_Brief_
Set down each line of the data exactly, but not the pictures.

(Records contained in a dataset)
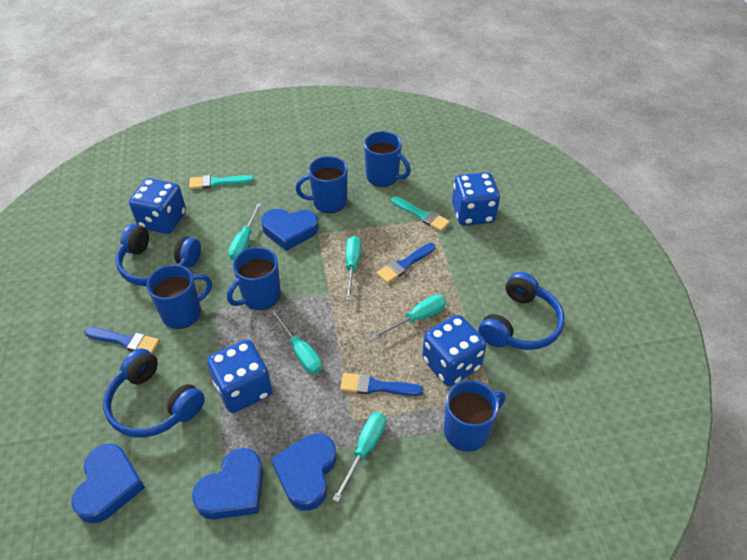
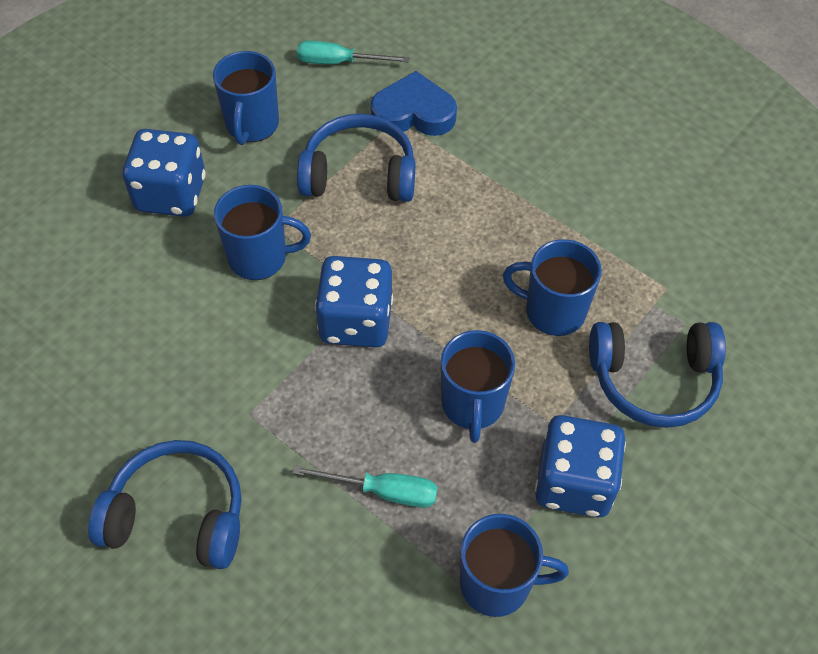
blue brush: 3 -> 0
blue dice: 4 -> 3
blue heart: 4 -> 1
turquoise brush: 2 -> 0
turquoise screwdriver: 5 -> 2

_Task response_
blue brush: 3 -> 0
blue dice: 4 -> 3
blue heart: 4 -> 1
turquoise brush: 2 -> 0
turquoise screwdriver: 5 -> 2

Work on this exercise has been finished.